Leave the pictures out and restate each entry below word for word.

**********

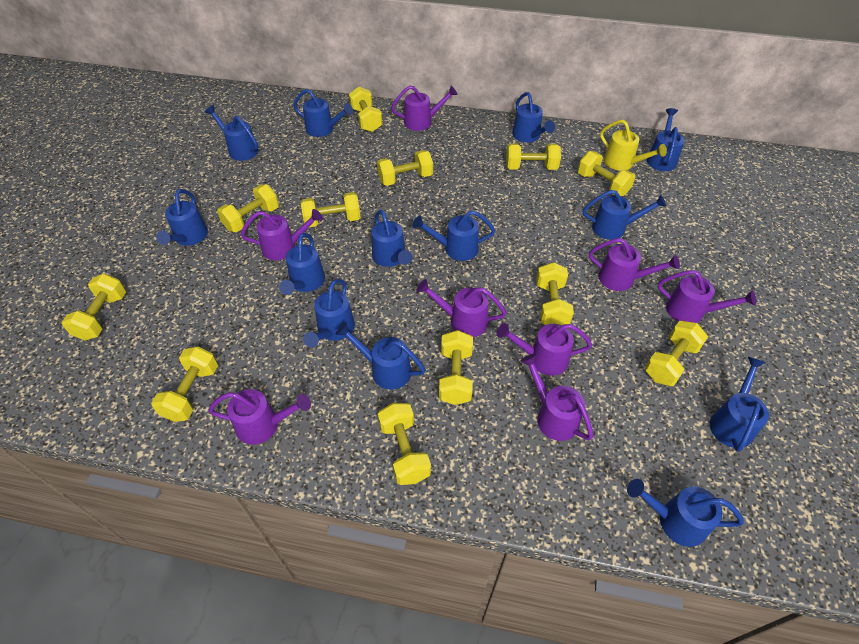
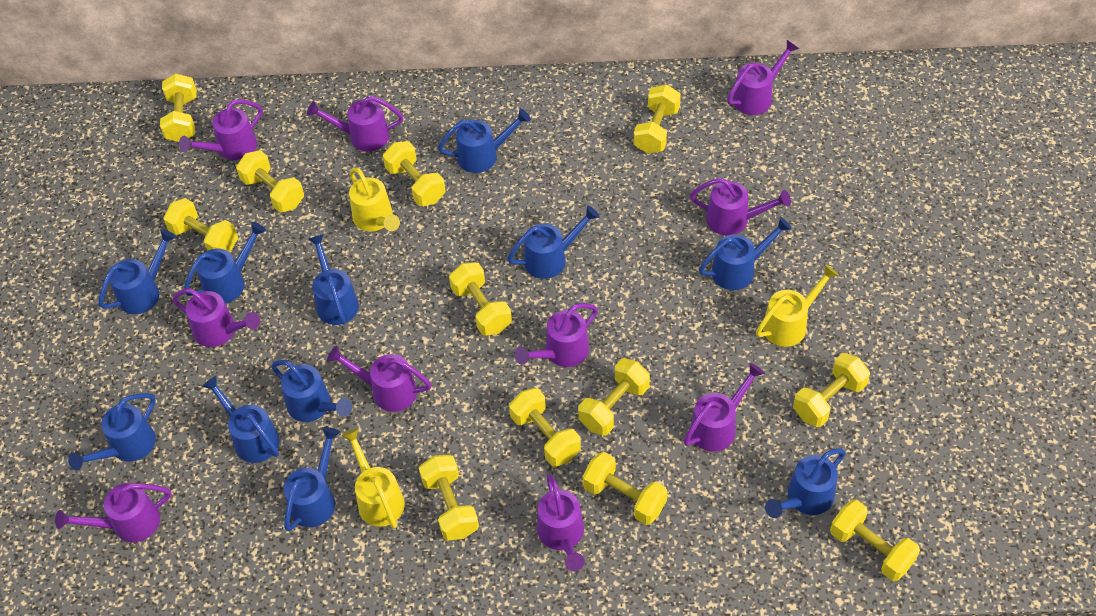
blue watering can: 13 -> 11
purple watering can: 8 -> 10
yellow watering can: 1 -> 3

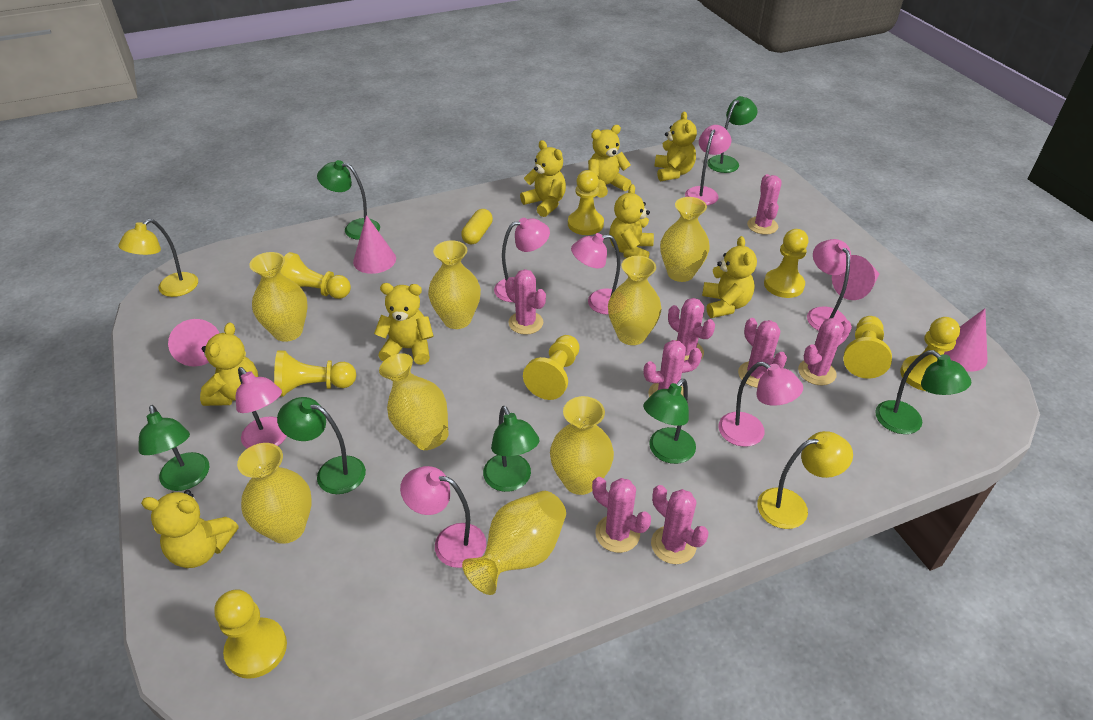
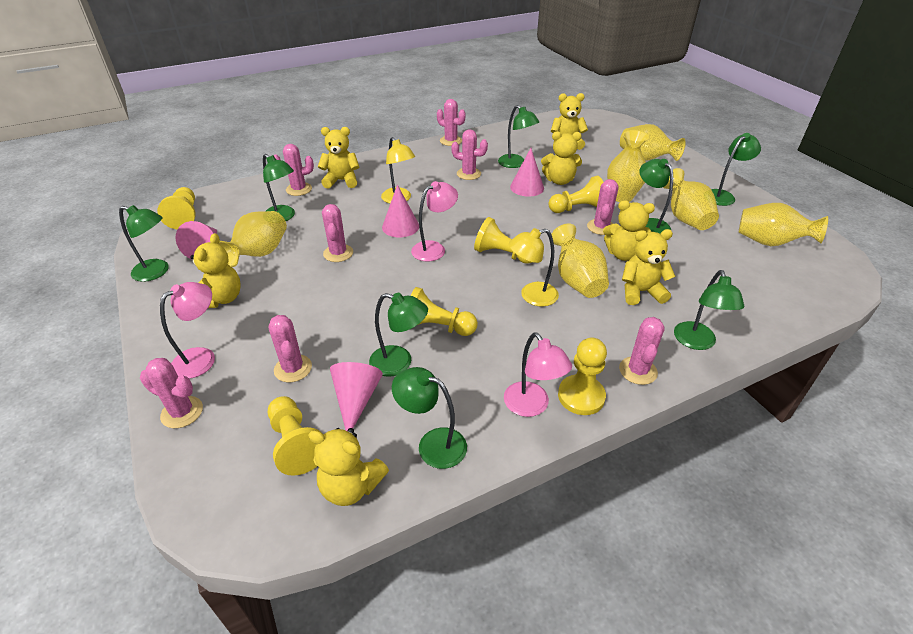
green lamp: 7 -> 8
pink lamp: 7 -> 3
yellow capsule: 1 -> 0
yellow pawn: 8 -> 6
yellow teddy bear: 8 -> 7
yellow vase: 8 -> 6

**********

§ RESULT OF THIS TASK:
blue watering can: 13 -> 11
purple watering can: 8 -> 10
yellow watering can: 1 -> 3

green lamp: 7 -> 8
pink lamp: 7 -> 3
yellow capsule: 1 -> 0
yellow pawn: 8 -> 6
yellow teddy bear: 8 -> 7
yellow vase: 8 -> 6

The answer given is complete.